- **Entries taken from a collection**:
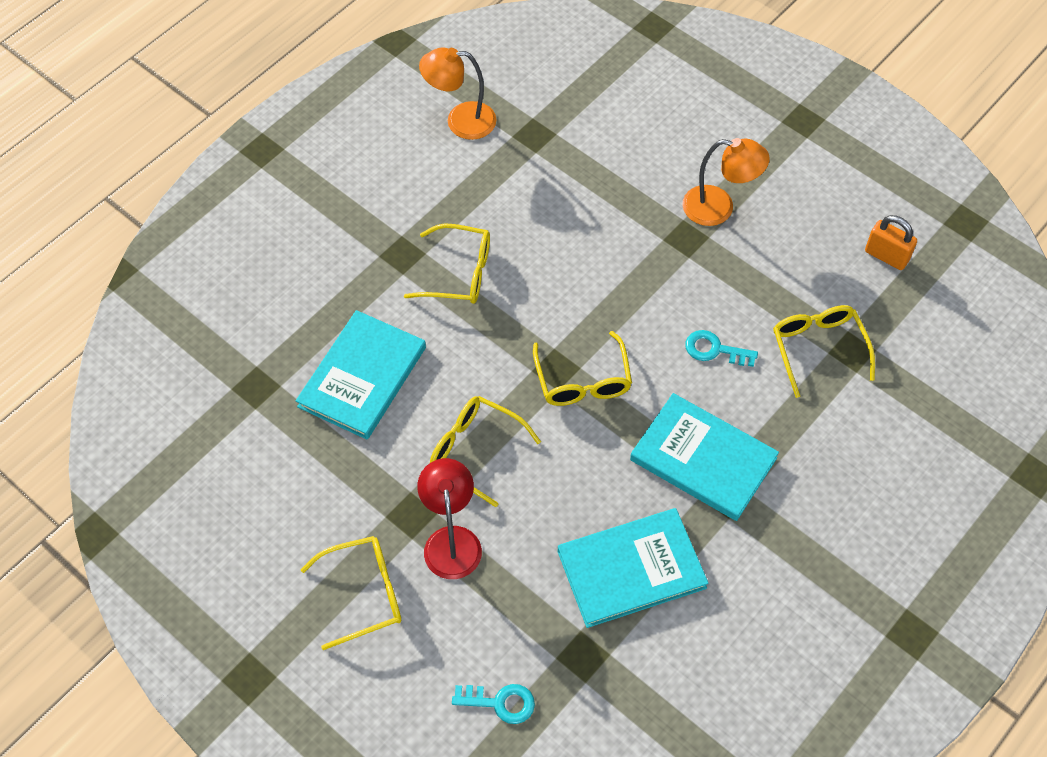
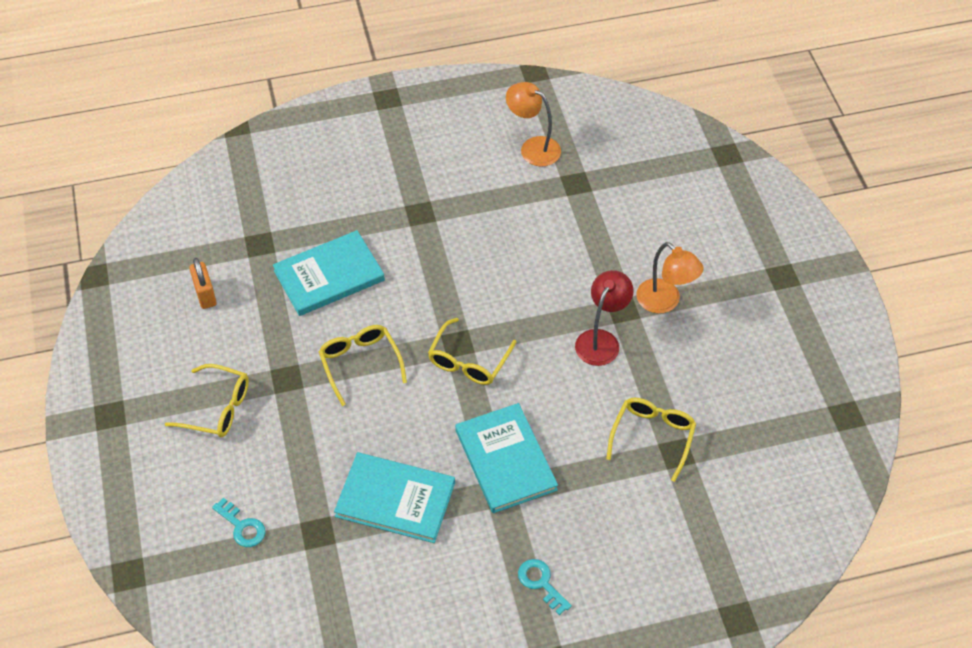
camera: 35 degrees right, 5 degrees down
(451, 540) = (297, 409): red lamp -> red lamp (601, 340)
(459, 273) = (447, 245): yellow glasses -> none
(714, 350) = (577, 394): turquoise key -> turquoise key (541, 583)
(886, 256) = (761, 404): orange padlock -> orange padlock (205, 294)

- **Aim of the exercise**: Skipping any images, write out all the data exactly.

- **Written response**:
camera: 35 degrees right, 5 degrees down
(451, 540) = (297, 409): red lamp -> red lamp (601, 340)
(459, 273) = (447, 245): yellow glasses -> none
(714, 350) = (577, 394): turquoise key -> turquoise key (541, 583)
(886, 256) = (761, 404): orange padlock -> orange padlock (205, 294)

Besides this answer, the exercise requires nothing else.